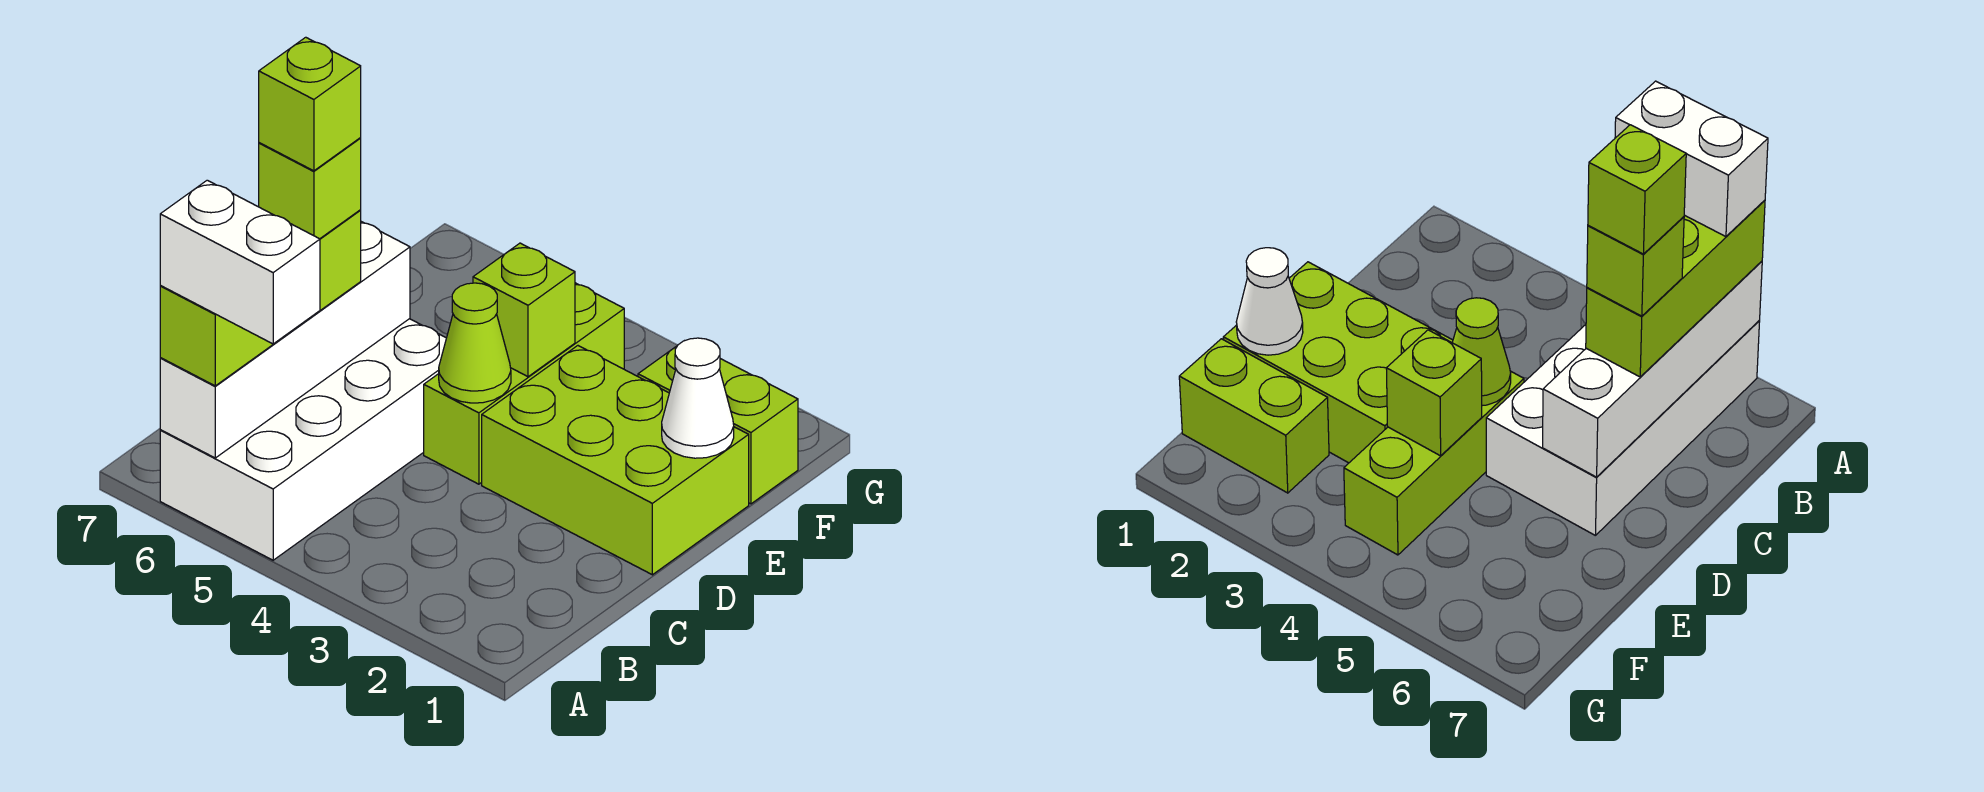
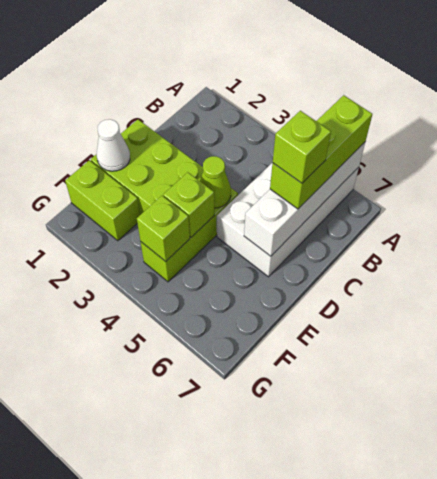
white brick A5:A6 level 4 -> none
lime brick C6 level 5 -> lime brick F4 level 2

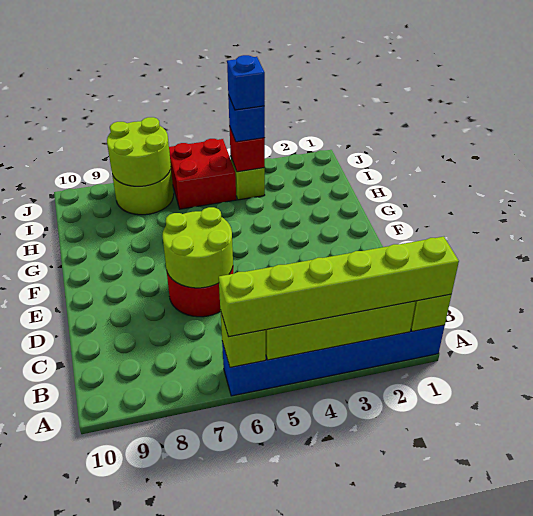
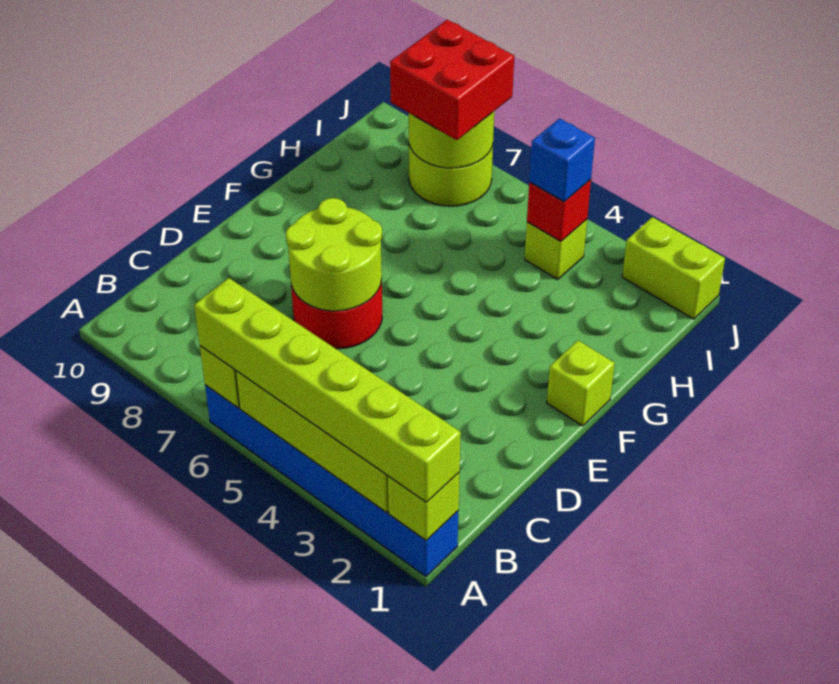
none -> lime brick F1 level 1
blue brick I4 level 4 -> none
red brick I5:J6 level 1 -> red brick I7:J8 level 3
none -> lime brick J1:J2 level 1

- - - - -

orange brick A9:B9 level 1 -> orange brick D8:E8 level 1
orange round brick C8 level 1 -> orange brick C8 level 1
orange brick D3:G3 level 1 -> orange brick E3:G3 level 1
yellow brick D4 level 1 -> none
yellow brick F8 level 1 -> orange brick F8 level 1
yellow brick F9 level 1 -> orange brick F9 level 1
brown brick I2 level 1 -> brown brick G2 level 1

- - - - -

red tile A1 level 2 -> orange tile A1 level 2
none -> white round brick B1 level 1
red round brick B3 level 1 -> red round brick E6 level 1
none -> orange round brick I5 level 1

- - - - -

What to produce >> Using the records above, print exactly the run of lines that starts with the line with "white brick A5:A6 level 4 -> none" and goes on through the line with "none -> lime brick J1:J2 level 1", pictures excluded.

Exercise response >>
white brick A5:A6 level 4 -> none
lime brick C6 level 5 -> lime brick F4 level 2

none -> lime brick F1 level 1
blue brick I4 level 4 -> none
red brick I5:J6 level 1 -> red brick I7:J8 level 3
none -> lime brick J1:J2 level 1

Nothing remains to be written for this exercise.